EXERCISE INPUT:
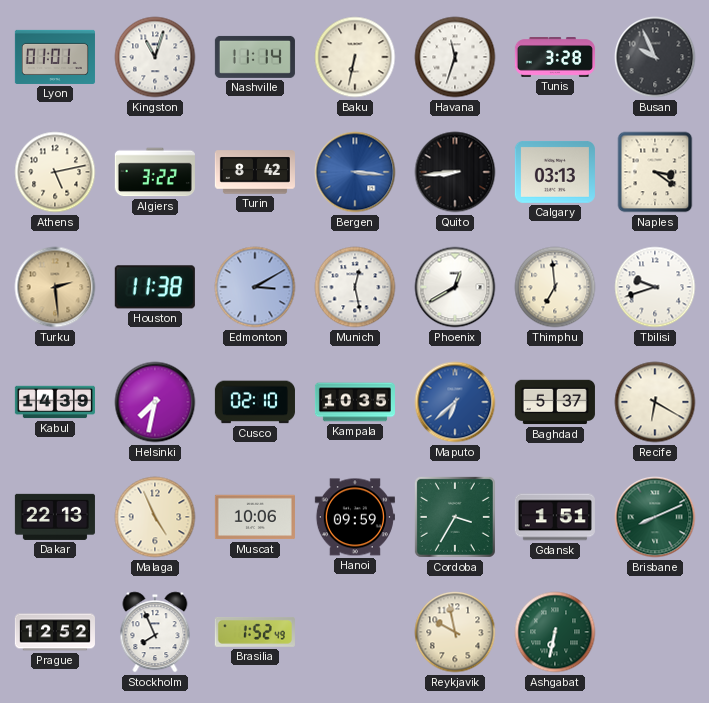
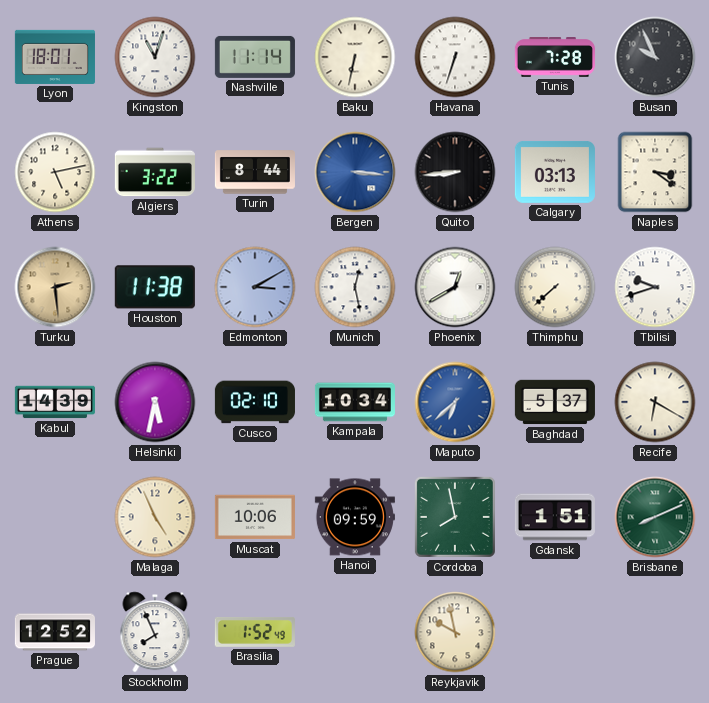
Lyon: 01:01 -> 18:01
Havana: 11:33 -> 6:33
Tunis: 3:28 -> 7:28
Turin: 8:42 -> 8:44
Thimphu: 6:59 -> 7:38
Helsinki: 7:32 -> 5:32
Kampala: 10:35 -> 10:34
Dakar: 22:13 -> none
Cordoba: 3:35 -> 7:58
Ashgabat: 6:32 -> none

EXERCISE REQUIREMENTS:
Can you write out these entries again, changing each "none" to "stopped" and keeping everything else as it is? Leave the pictures out.

EXERCISE OUTPUT:
Lyon: 01:01 -> 18:01
Havana: 11:33 -> 6:33
Tunis: 3:28 -> 7:28
Turin: 8:42 -> 8:44
Thimphu: 6:59 -> 7:38
Helsinki: 7:32 -> 5:32
Kampala: 10:35 -> 10:34
Dakar: 22:13 -> stopped
Cordoba: 3:35 -> 7:58
Ashgabat: 6:32 -> stopped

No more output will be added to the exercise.